# WHAT THE TASK REQUIRES:
Leaving out the pictures, print exactly the lines from the one holding "[(453,173),(456,169),(445,156),(442,161),(453,173)]" to the last line of the entries below, both included, and nothing more.

# EXCERPTED RECORDS:
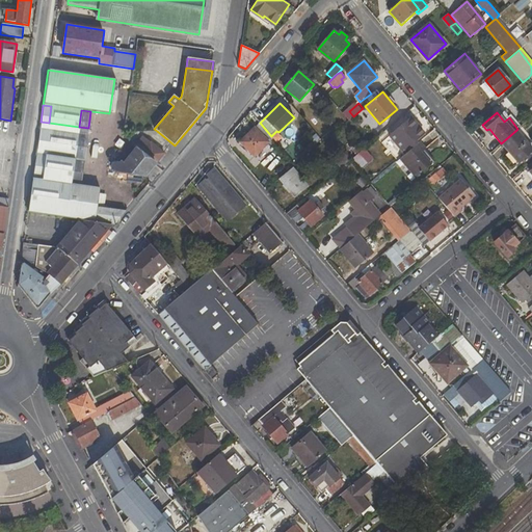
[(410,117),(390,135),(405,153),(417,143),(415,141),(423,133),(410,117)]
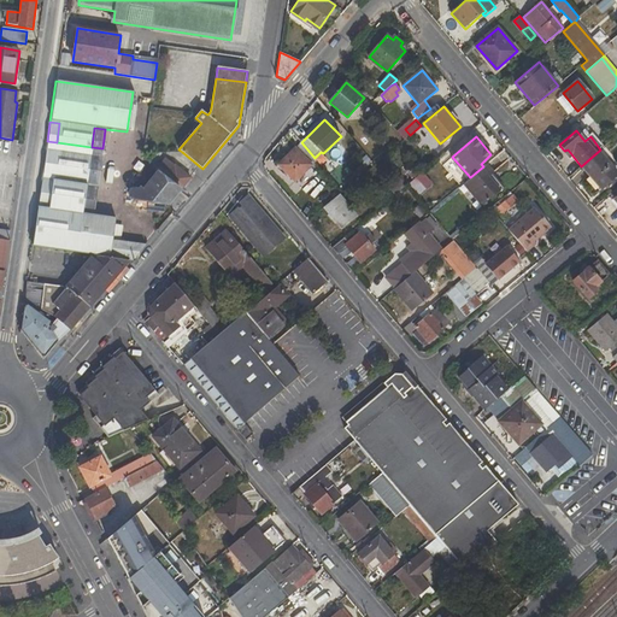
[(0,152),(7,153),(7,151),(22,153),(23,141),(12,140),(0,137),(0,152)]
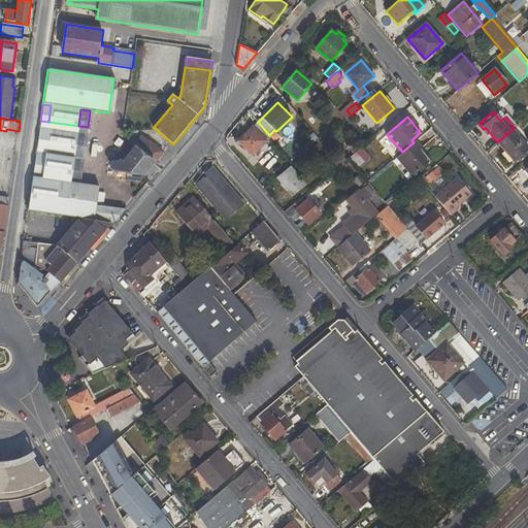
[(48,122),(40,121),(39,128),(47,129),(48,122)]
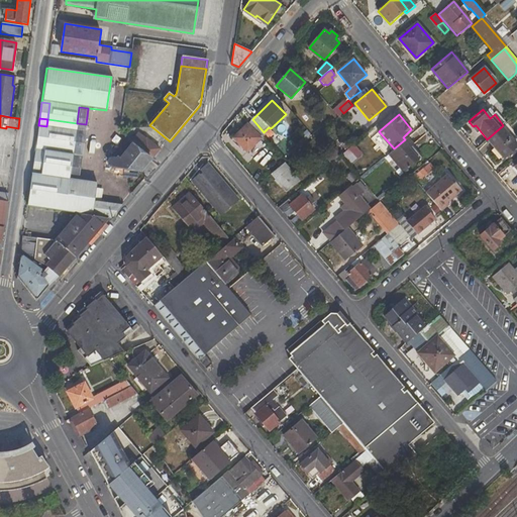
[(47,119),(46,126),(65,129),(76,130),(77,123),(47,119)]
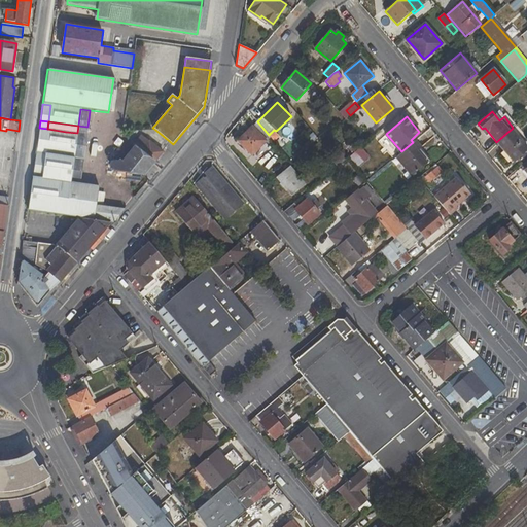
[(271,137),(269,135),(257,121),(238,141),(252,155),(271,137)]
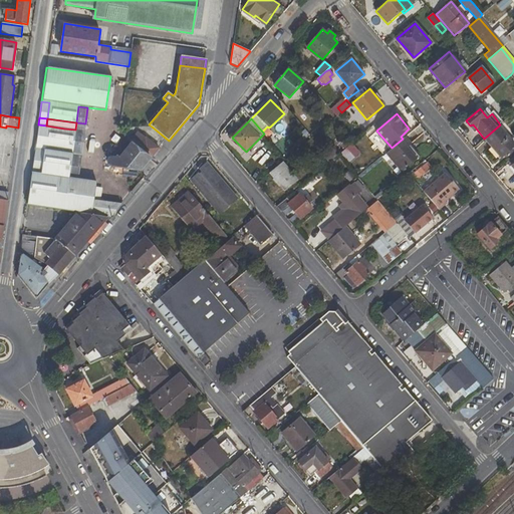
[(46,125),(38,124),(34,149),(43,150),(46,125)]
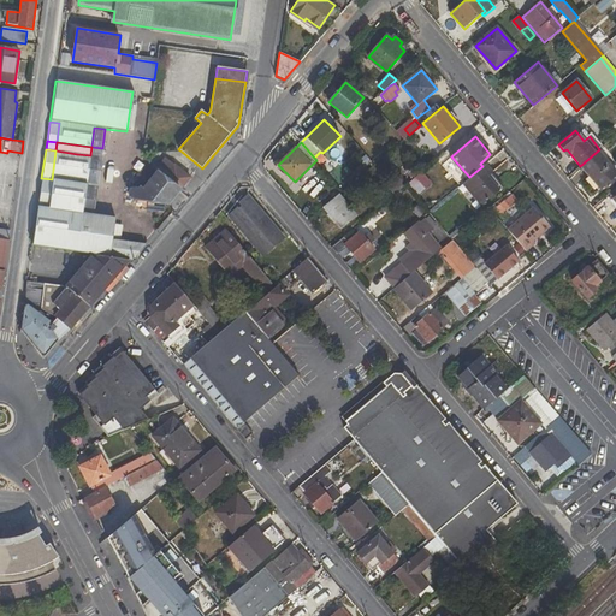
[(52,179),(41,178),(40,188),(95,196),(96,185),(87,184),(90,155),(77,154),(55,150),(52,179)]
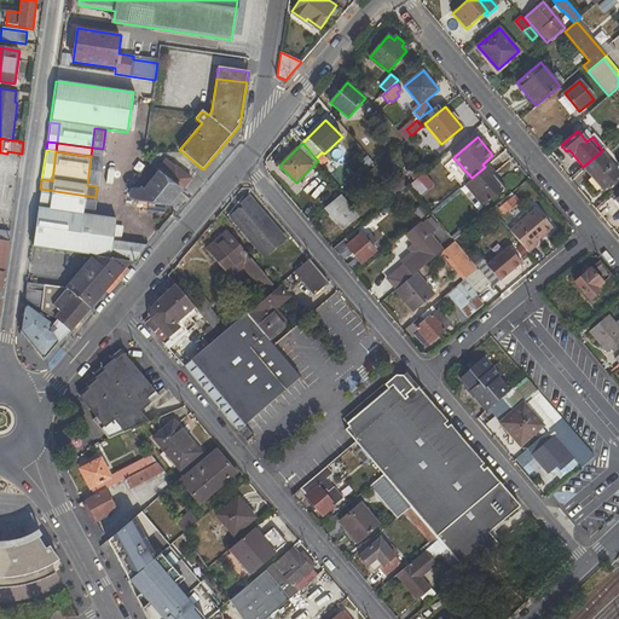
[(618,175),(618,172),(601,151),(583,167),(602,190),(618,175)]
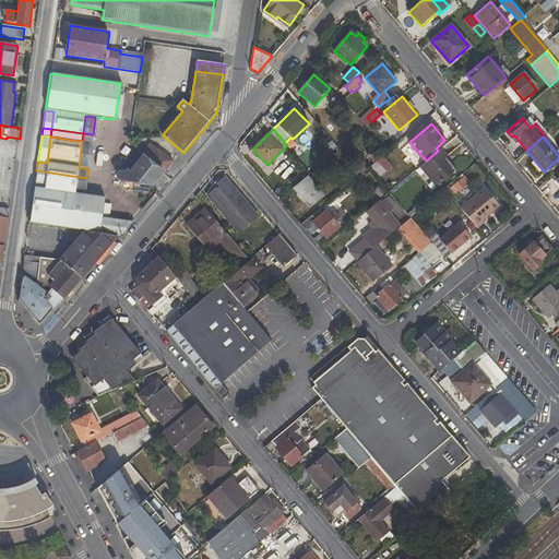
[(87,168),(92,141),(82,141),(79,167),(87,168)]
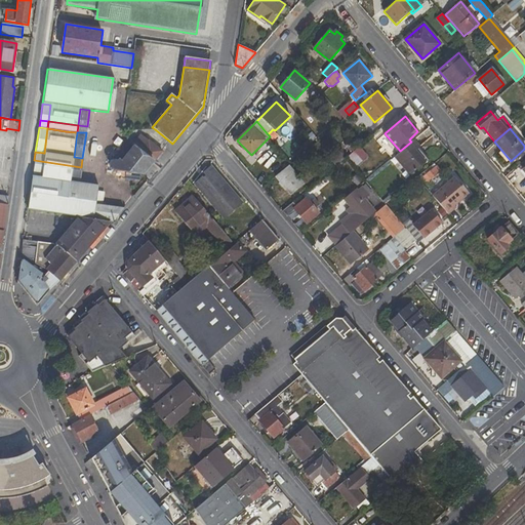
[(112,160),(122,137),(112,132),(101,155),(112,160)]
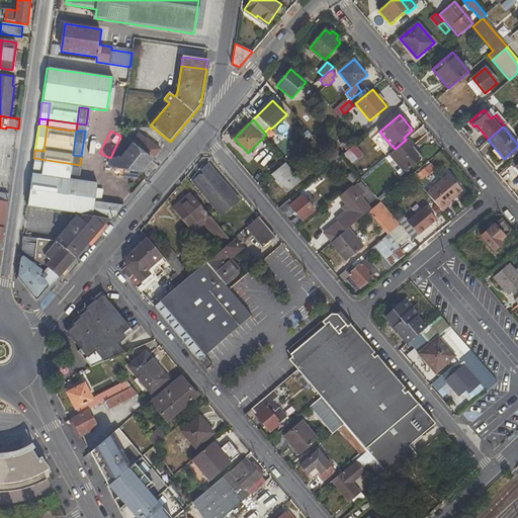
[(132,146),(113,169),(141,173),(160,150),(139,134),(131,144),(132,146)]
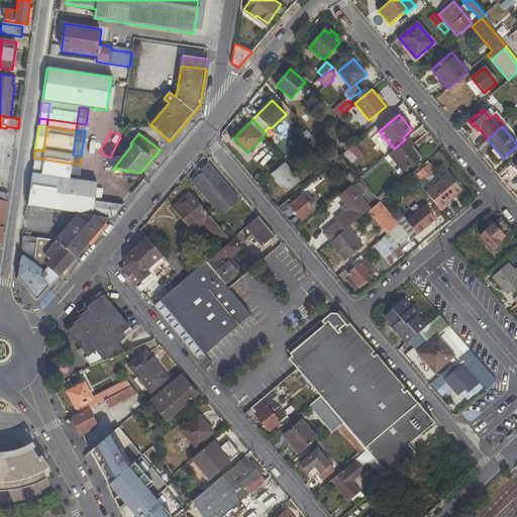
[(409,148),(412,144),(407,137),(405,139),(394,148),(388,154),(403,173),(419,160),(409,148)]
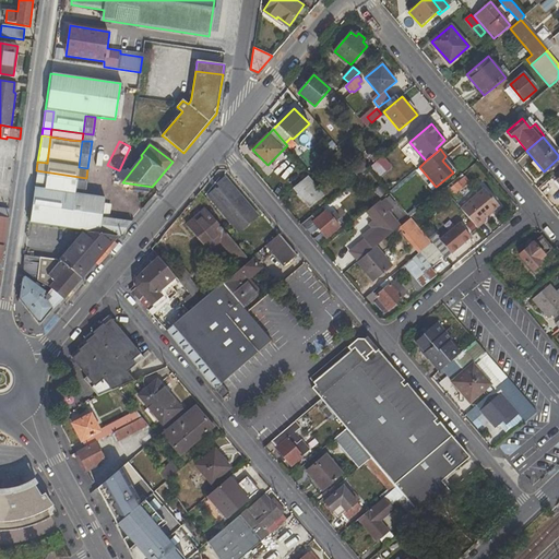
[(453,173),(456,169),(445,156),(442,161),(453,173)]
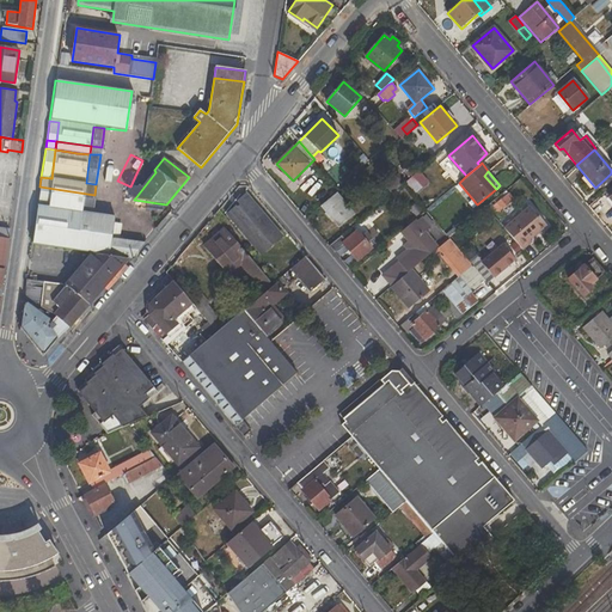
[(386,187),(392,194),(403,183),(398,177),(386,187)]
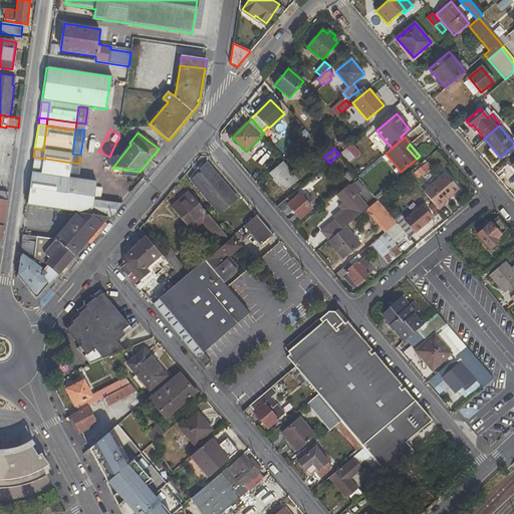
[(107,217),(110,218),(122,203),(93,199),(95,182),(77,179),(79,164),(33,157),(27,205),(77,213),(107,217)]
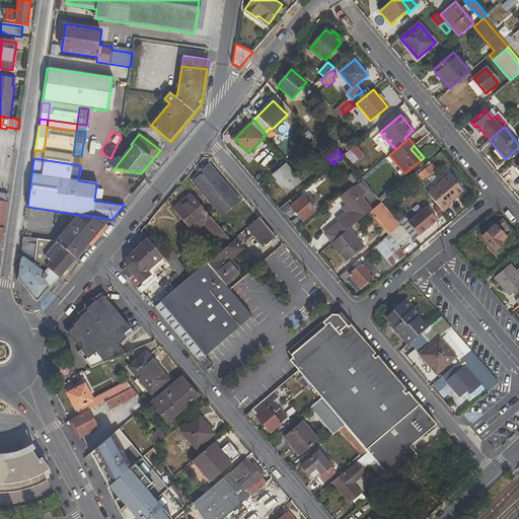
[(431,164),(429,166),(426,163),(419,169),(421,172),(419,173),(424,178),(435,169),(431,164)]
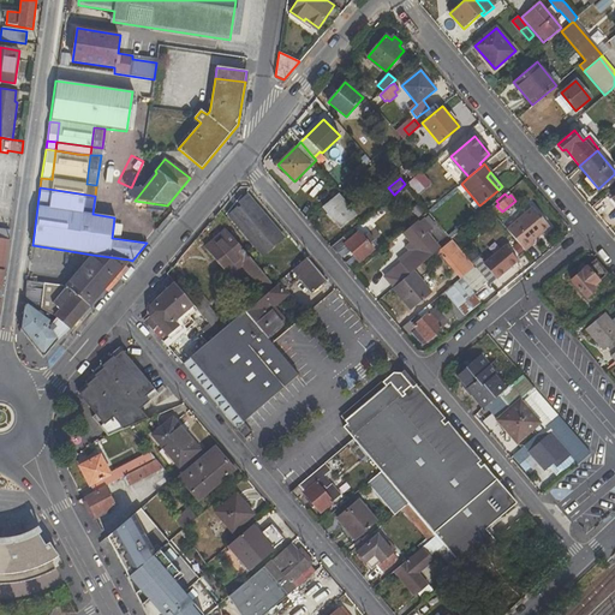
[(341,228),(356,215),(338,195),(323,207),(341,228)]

# EXERCISE RESULT:
[(453,173),(456,169),(445,156),(442,161),(453,173)]
[(386,187),(392,194),(403,183),(398,177),(386,187)]
[(107,217),(110,218),(122,203),(93,199),(95,182),(77,179),(79,164),(33,157),(27,205),(77,213),(107,217)]
[(431,164),(429,166),(426,163),(419,169),(421,172),(419,173),(424,178),(435,169),(431,164)]
[(341,228),(356,215),(338,195),(323,207),(341,228)]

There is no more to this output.